■ **Data for processing**:
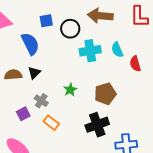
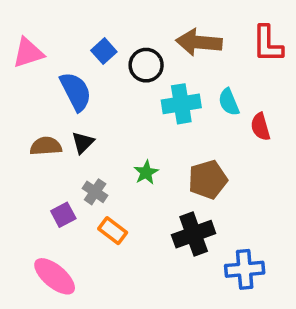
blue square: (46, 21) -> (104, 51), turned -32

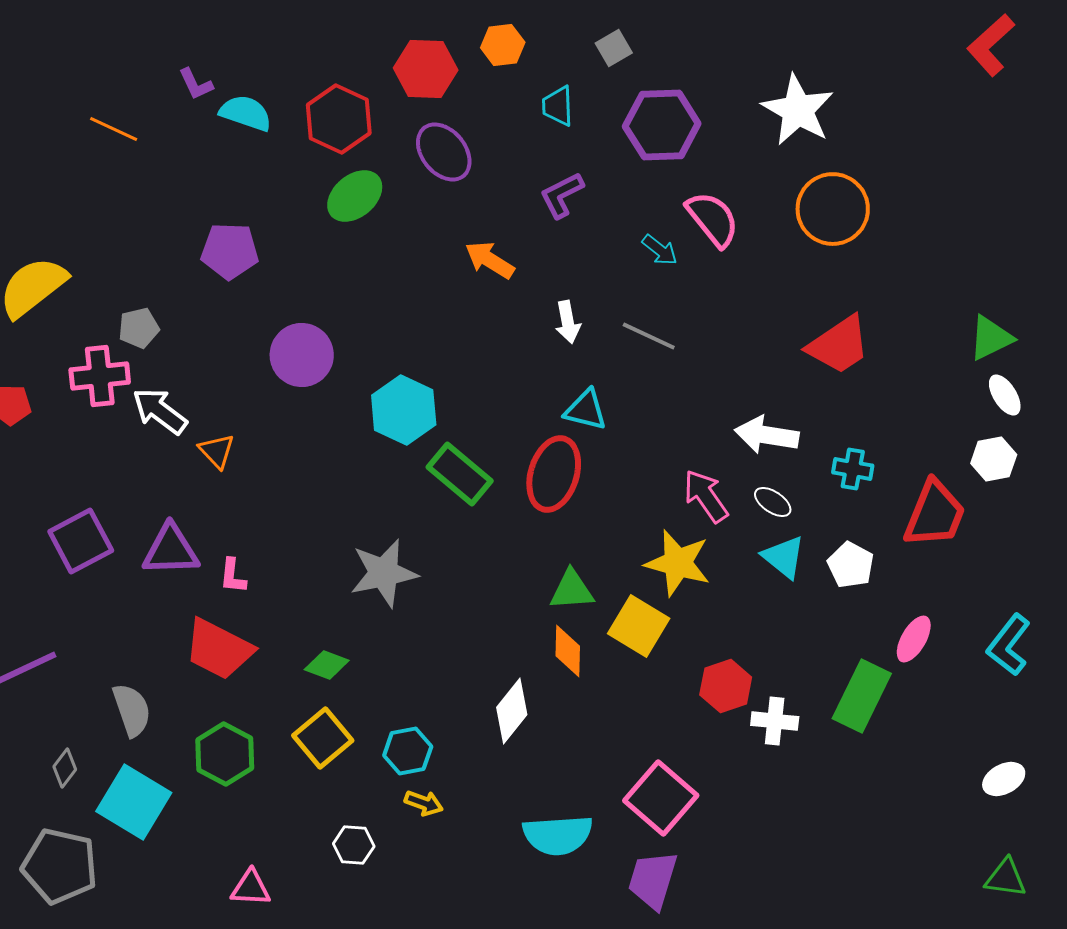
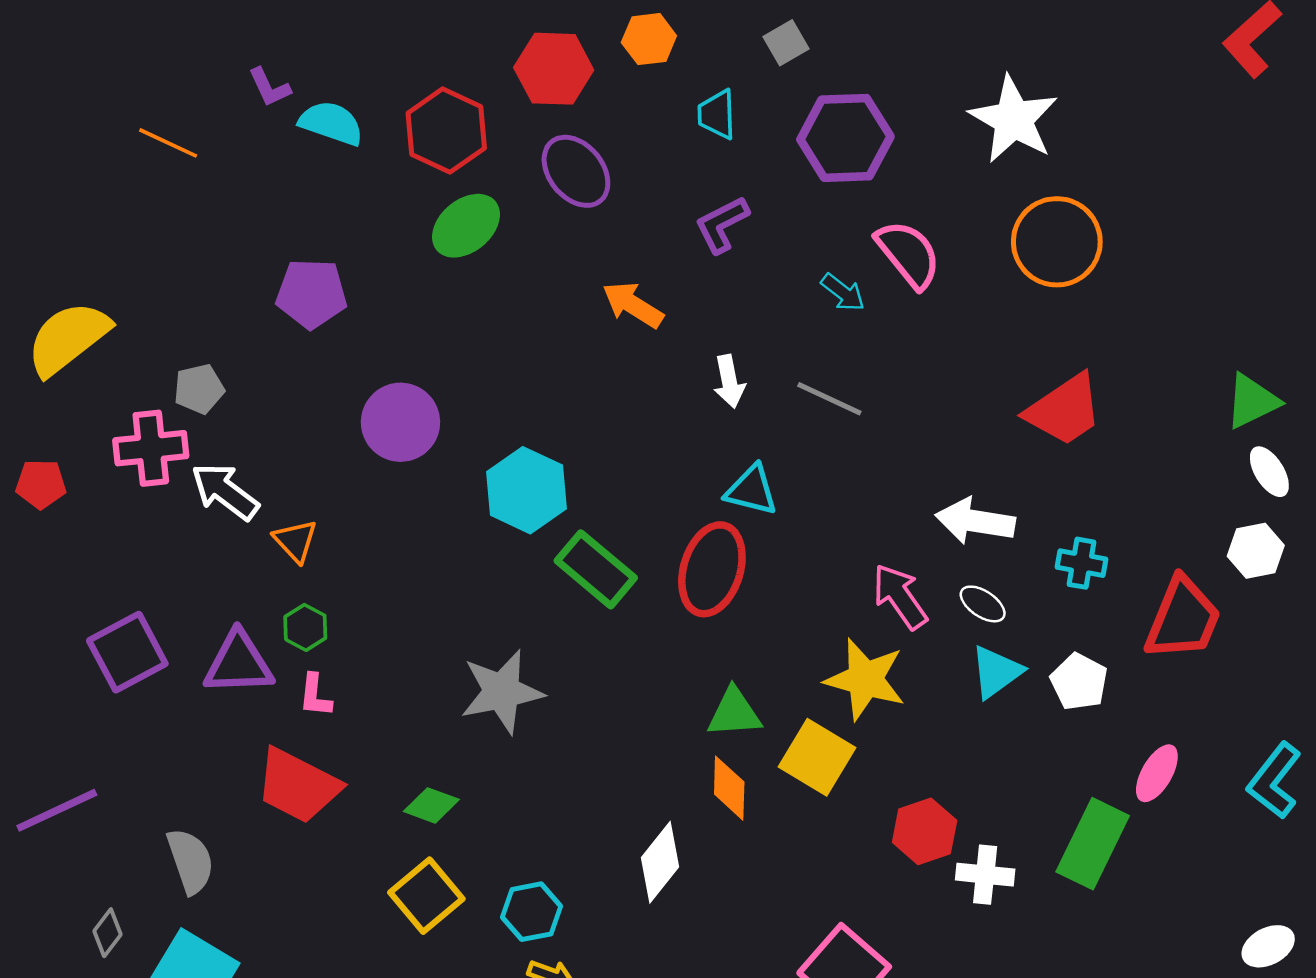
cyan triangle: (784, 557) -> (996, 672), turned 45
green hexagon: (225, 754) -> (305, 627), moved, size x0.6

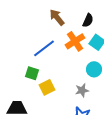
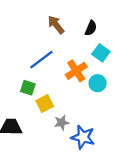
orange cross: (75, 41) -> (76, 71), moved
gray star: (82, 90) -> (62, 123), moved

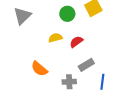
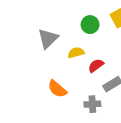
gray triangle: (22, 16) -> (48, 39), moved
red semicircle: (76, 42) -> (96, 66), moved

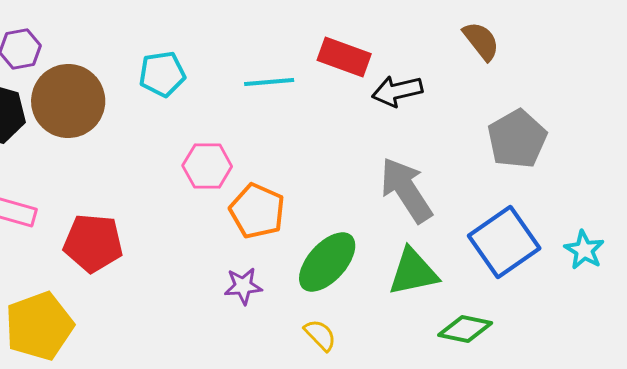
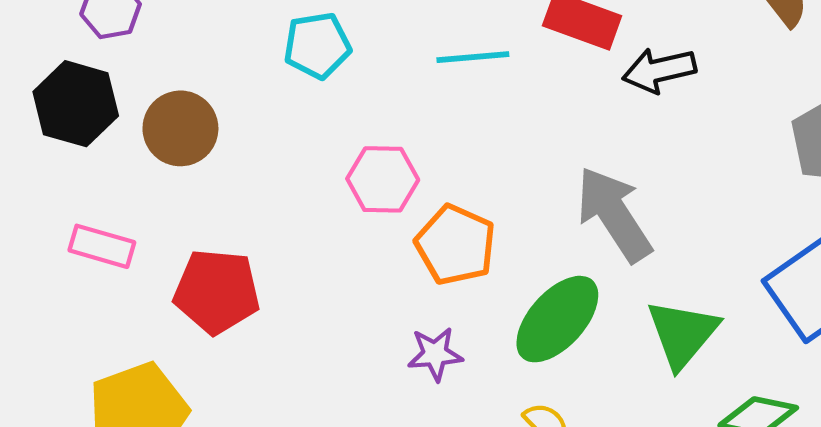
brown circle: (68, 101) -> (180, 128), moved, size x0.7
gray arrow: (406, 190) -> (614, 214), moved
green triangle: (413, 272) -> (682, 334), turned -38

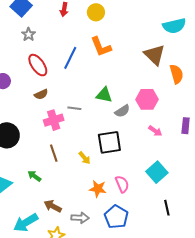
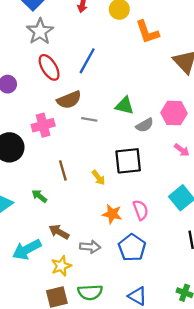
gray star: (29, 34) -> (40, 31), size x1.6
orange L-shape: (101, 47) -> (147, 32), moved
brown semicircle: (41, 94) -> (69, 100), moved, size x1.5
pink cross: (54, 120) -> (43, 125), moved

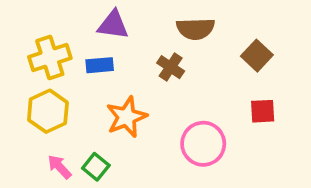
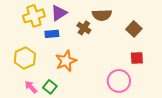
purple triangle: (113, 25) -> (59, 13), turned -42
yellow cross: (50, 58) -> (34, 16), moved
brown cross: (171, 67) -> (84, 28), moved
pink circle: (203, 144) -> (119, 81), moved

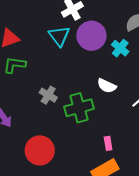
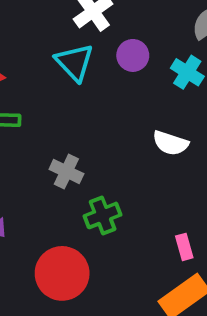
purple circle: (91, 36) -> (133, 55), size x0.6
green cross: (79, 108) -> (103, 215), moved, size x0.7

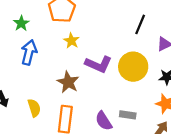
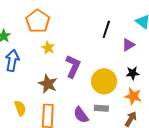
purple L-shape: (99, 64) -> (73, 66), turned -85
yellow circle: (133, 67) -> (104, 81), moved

■ **What is being asked**:
Within the listing above, the stretch from the line with "gray star: (29, 34) -> (40, 31), size x1.6" down to the line with "purple circle: (91, 36)" is to be given again exactly, end lines included and pictures excluded.

■ **Reply to the task**:
gray star: (29, 34) -> (40, 31), size x1.6
orange L-shape: (101, 47) -> (147, 32), moved
brown semicircle: (41, 94) -> (69, 100), moved, size x1.5
pink cross: (54, 120) -> (43, 125), moved

purple triangle: (113, 25) -> (59, 13), turned -42
yellow cross: (50, 58) -> (34, 16), moved
brown cross: (171, 67) -> (84, 28), moved
pink circle: (203, 144) -> (119, 81), moved

purple circle: (91, 36) -> (133, 55), size x0.6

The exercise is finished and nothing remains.